● **DIRECTIONS**:
Output, word for word, the line that contains "[(253,116),(206,185),(226,199),(273,129),(253,116)]" and all lines following it to the end of the listing. Drop the pictures.

● **PROVIDED MATERIAL**:
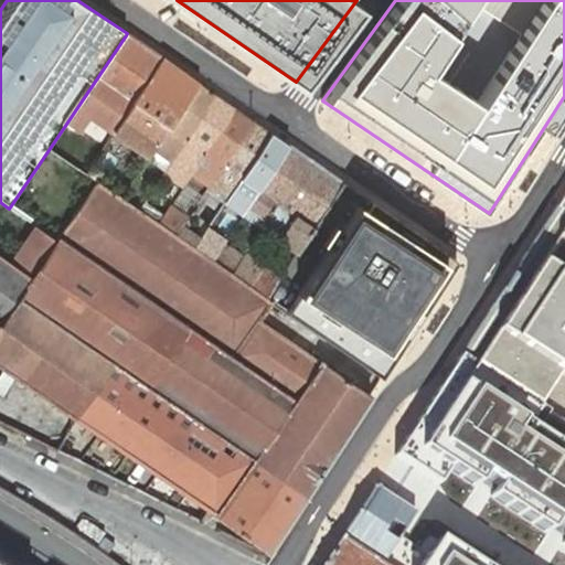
[(163,57),(127,33),(126,35),(60,134),(75,144),(94,117),(115,130),(124,118),(163,57)]
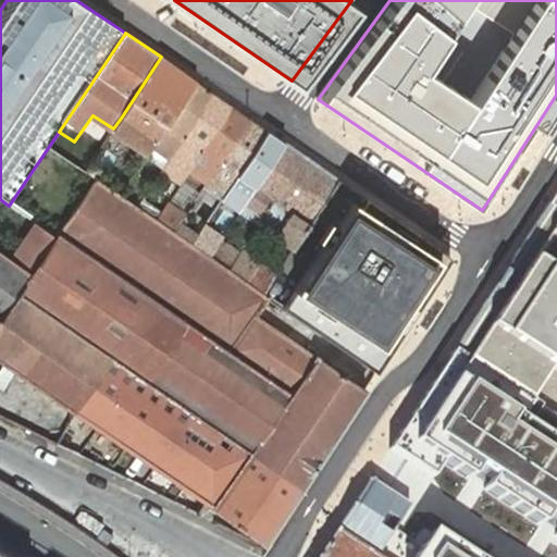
[(196,82),(161,57),(122,116),(113,128),(148,152),(153,145),(160,135),(166,125),(196,82)]
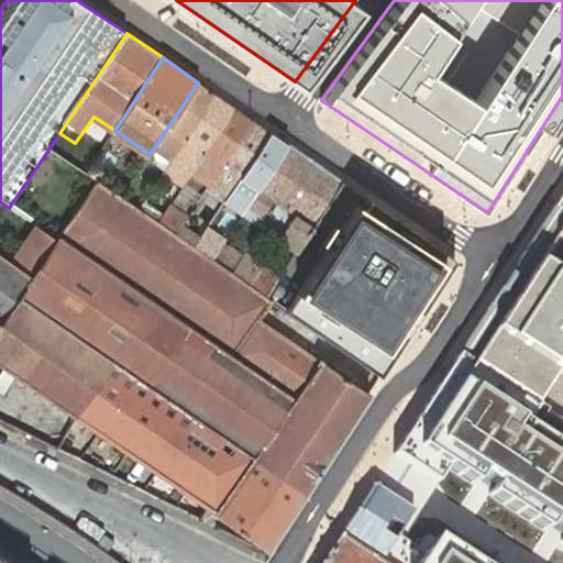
[(216,95),(198,83),(168,127),(186,139),(216,95)]
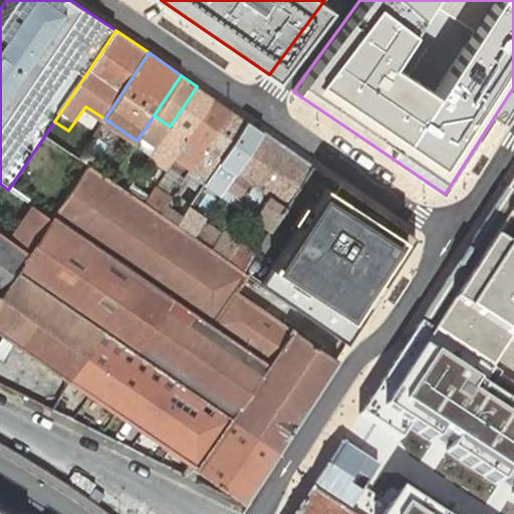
[(213,97),(197,86),(170,126),(158,145),(174,156),(213,97)]
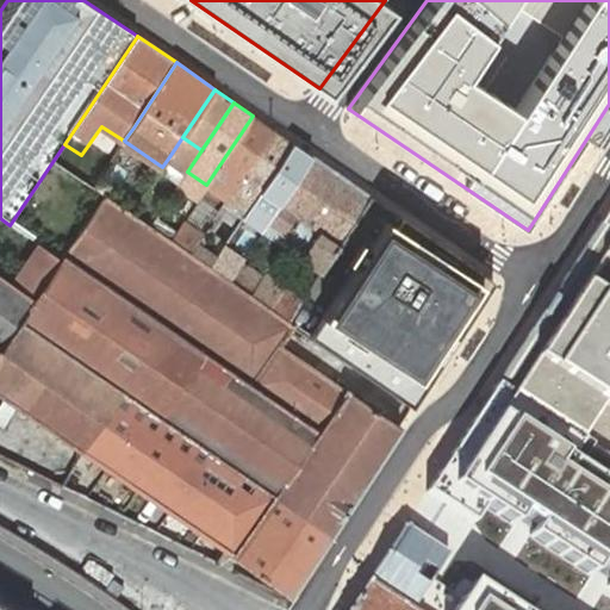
[(253,116),(206,185),(226,199),(273,129),(253,116)]
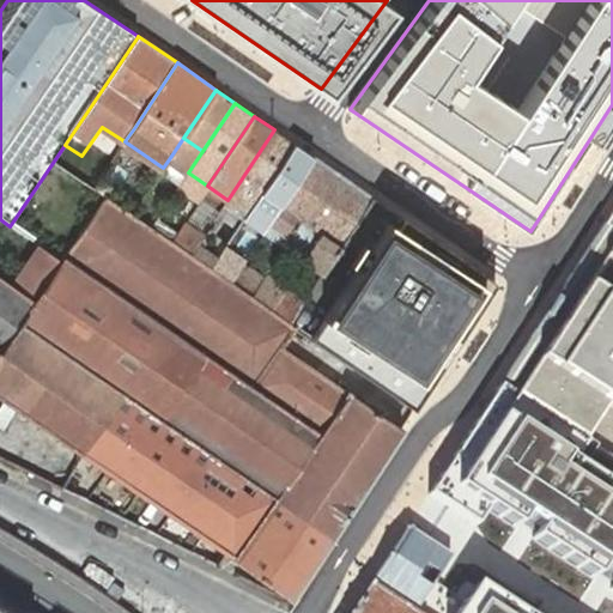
[(247,213),(293,144),(274,129),(228,200),(247,213)]
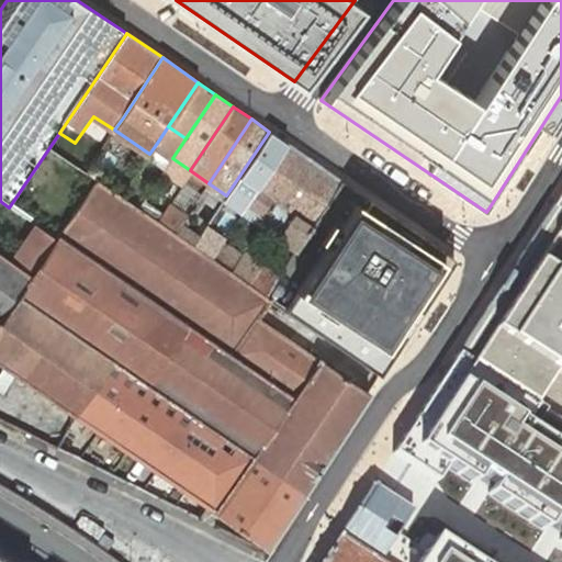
[(186,138),(168,126),(161,136),(155,146),(172,158),(186,138)]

● **RESPONSE TO THIS TASK**:
[(253,116),(206,185),(226,199),(273,129),(253,116)]
[(247,213),(293,144),(274,129),(228,200),(247,213)]
[(186,138),(168,126),(161,136),(155,146),(172,158),(186,138)]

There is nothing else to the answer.